◆ **Brief**: Go through the records line by line and work out how many lines hold the word "diode". Answer with the number only.

◆ **Supplied data**:
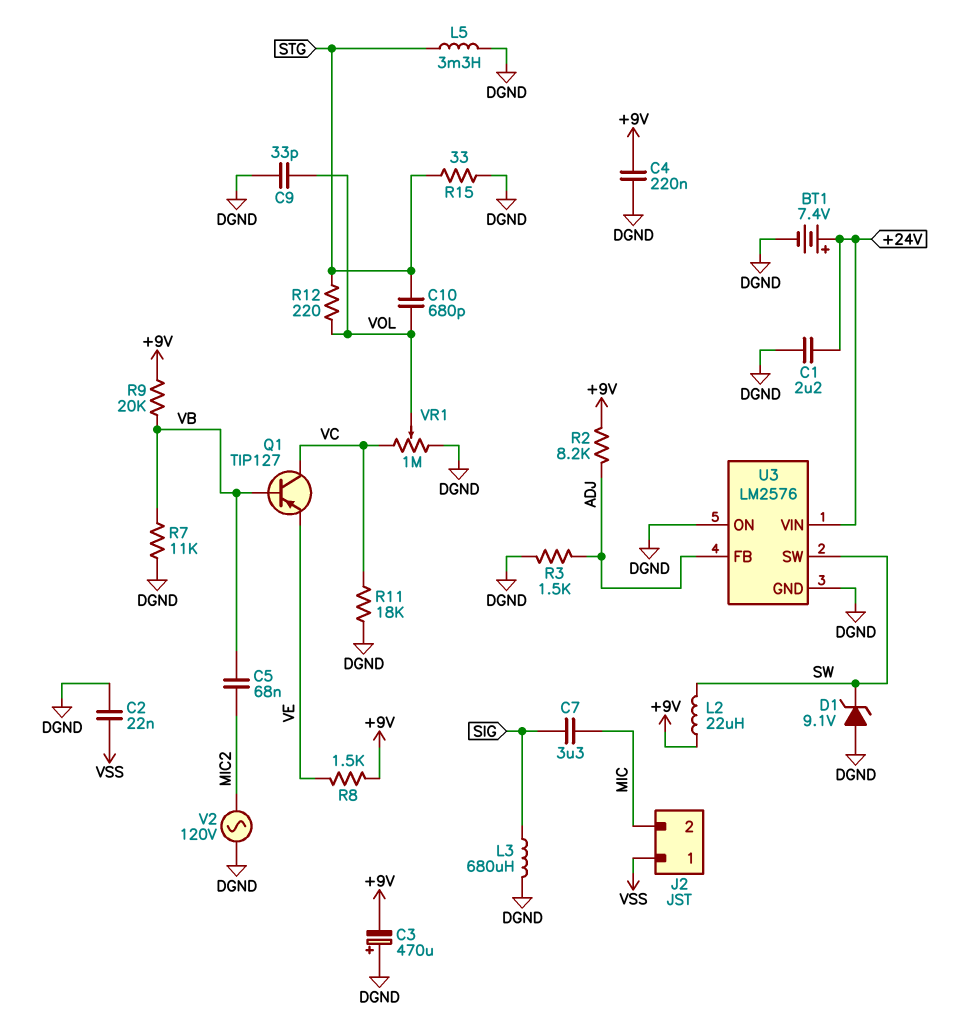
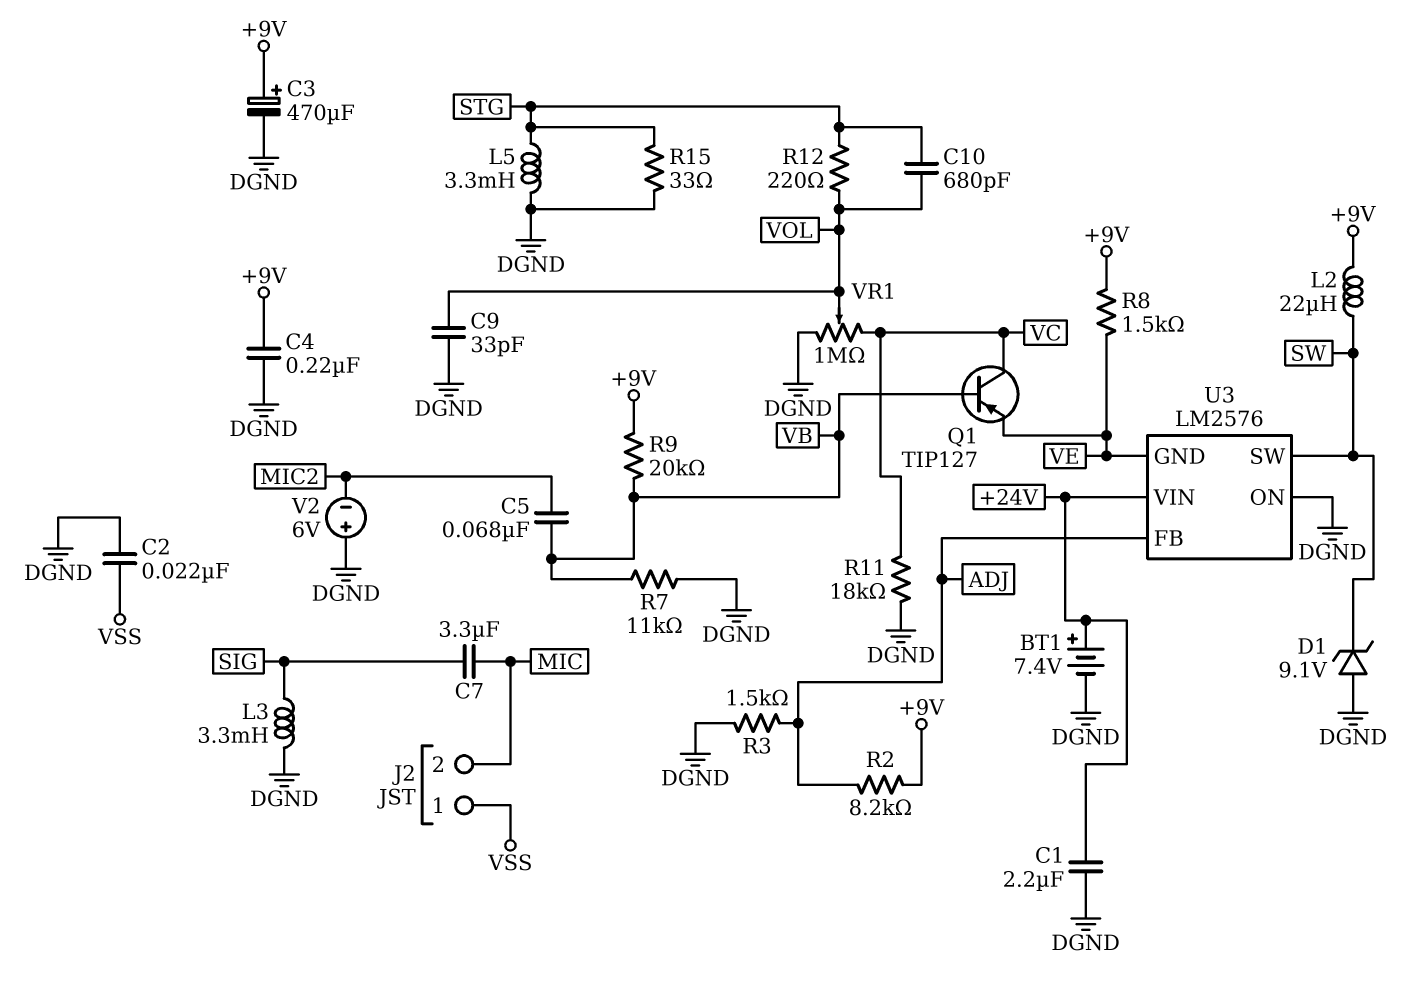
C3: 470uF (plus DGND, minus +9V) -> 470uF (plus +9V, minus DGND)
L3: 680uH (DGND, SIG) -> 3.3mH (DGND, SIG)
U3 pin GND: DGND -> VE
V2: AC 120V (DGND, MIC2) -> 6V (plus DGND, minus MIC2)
* * *
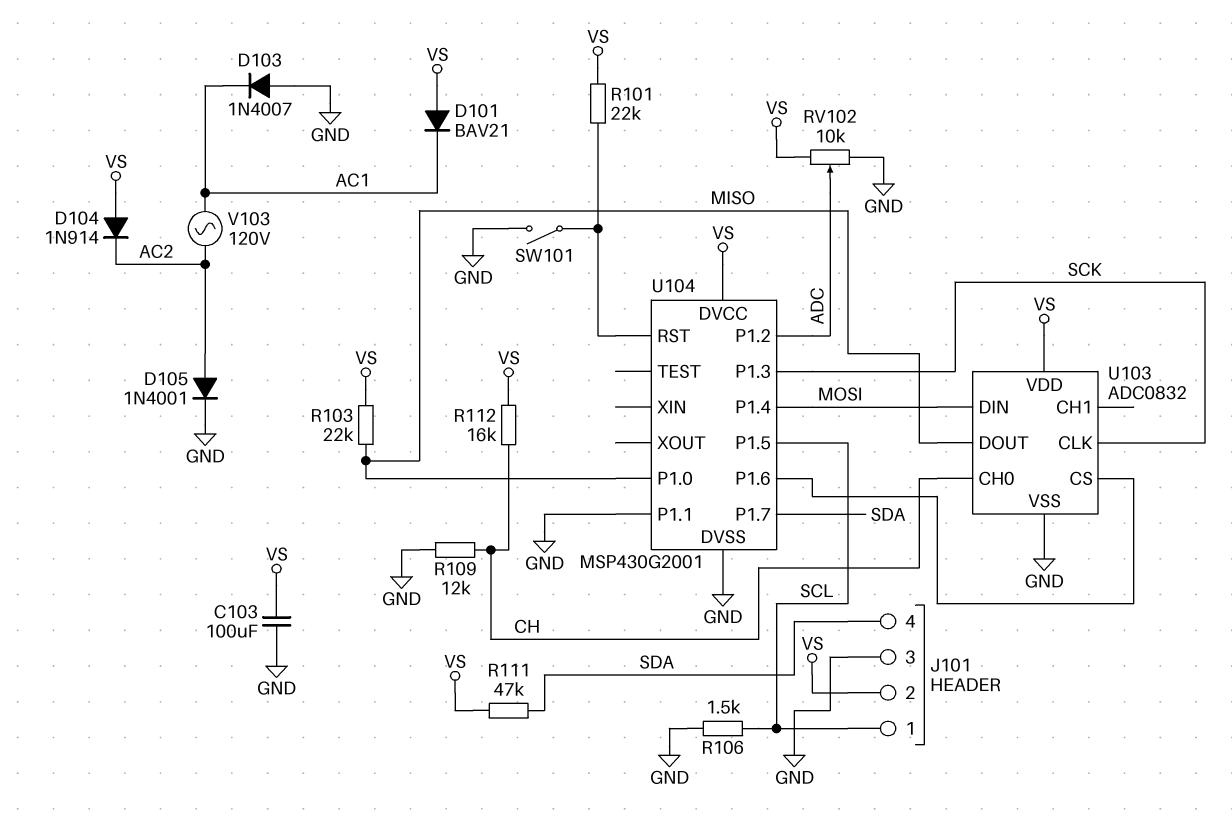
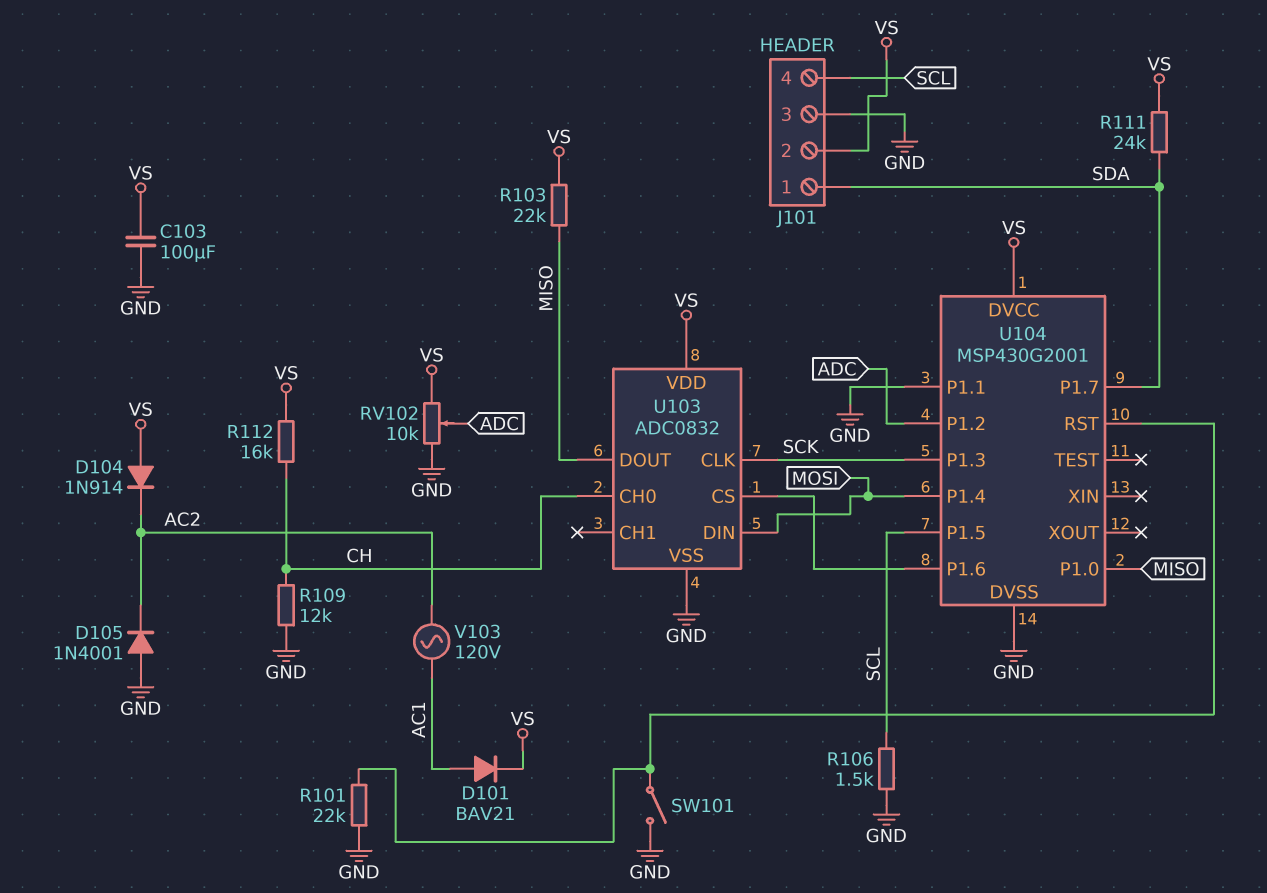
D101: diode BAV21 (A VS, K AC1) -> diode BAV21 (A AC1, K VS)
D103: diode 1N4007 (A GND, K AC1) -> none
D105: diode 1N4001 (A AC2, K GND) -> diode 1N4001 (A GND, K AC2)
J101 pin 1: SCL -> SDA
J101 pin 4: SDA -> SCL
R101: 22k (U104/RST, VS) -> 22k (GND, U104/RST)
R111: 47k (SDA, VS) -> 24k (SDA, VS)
...
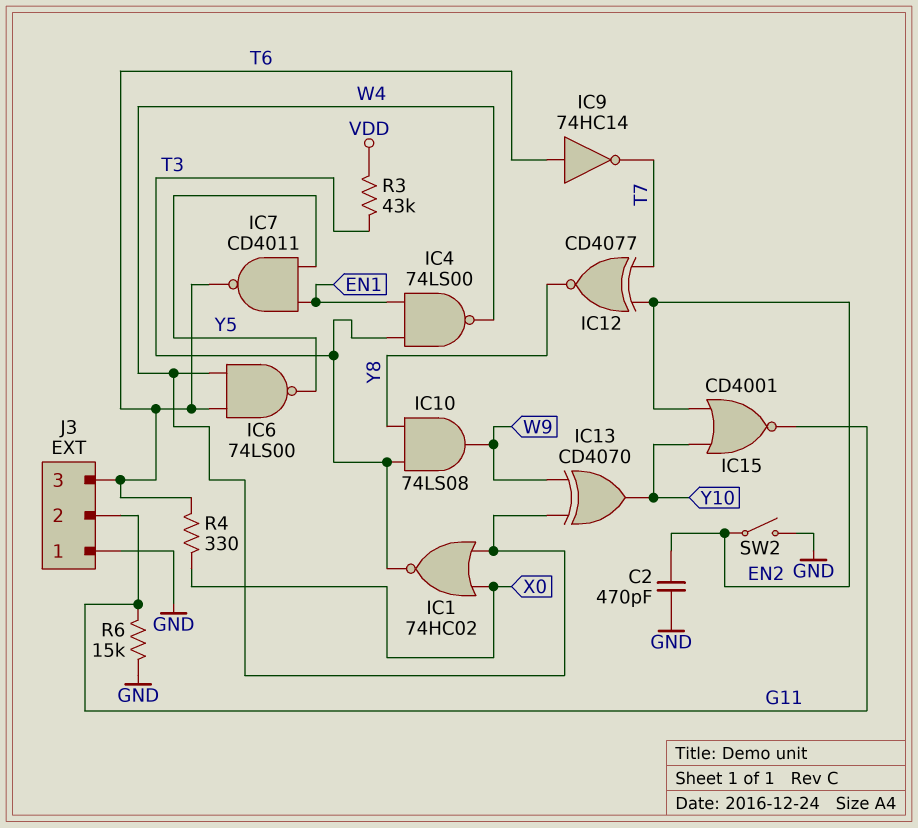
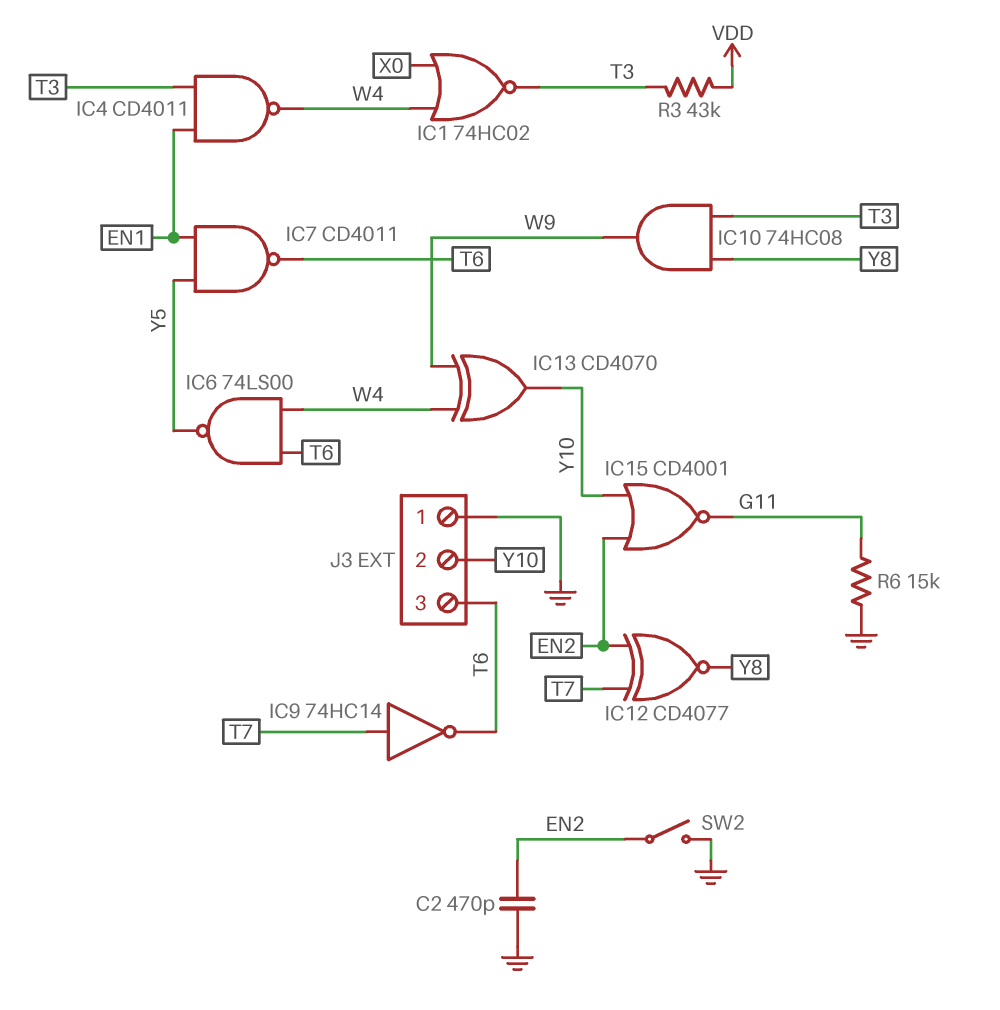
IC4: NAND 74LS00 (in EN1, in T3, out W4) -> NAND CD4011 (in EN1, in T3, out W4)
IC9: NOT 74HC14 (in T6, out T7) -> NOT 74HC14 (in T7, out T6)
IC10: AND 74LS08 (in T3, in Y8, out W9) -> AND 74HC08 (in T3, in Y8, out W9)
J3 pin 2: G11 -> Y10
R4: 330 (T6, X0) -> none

◆ **Response below**: 3